_AIM OF THE TASK_
Rewrite the lines between the one holding "Question: Which object" and the one holding "Answer: (B)", inclusive, swapping "camera" for "viewer" and leaving everything else as it is.

_RECORDS FOR THE TASK_
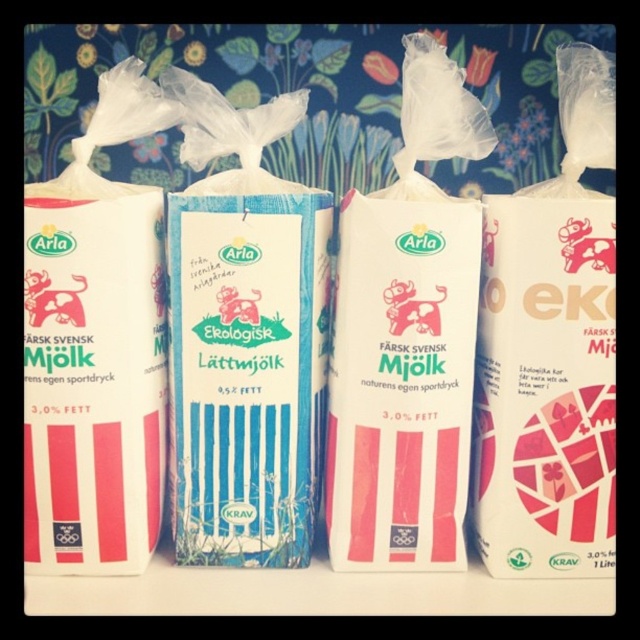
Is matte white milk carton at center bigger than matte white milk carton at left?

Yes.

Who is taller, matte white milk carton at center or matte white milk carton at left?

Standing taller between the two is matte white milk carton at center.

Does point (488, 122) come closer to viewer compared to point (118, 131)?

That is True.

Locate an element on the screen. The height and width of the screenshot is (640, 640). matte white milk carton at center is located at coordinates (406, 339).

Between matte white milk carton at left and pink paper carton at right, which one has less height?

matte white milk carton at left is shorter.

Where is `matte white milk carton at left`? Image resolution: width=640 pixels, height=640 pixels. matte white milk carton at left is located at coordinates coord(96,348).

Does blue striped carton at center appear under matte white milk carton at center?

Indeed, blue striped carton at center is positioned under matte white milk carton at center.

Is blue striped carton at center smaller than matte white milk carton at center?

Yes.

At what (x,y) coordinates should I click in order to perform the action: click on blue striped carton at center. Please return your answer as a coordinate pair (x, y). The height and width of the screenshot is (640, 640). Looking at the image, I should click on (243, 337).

---

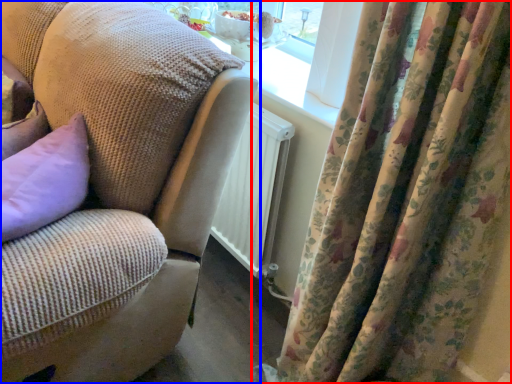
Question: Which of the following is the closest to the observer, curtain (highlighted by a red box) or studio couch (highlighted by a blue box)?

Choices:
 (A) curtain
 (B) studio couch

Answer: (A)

---

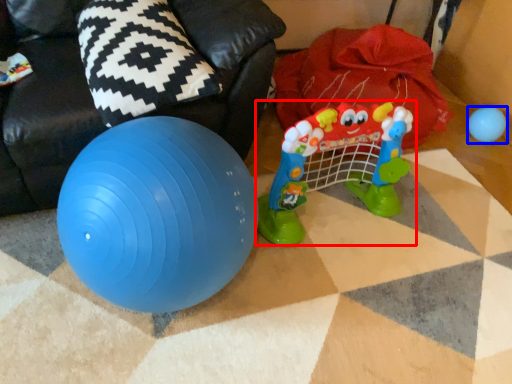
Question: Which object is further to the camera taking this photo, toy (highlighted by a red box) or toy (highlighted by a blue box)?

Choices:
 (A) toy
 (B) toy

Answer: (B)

_RESPONSE BELOW_
Question: Which object is further to the viewer taking this photo, toy (highlighted by a red box) or toy (highlighted by a blue box)?

Choices:
 (A) toy
 (B) toy

Answer: (B)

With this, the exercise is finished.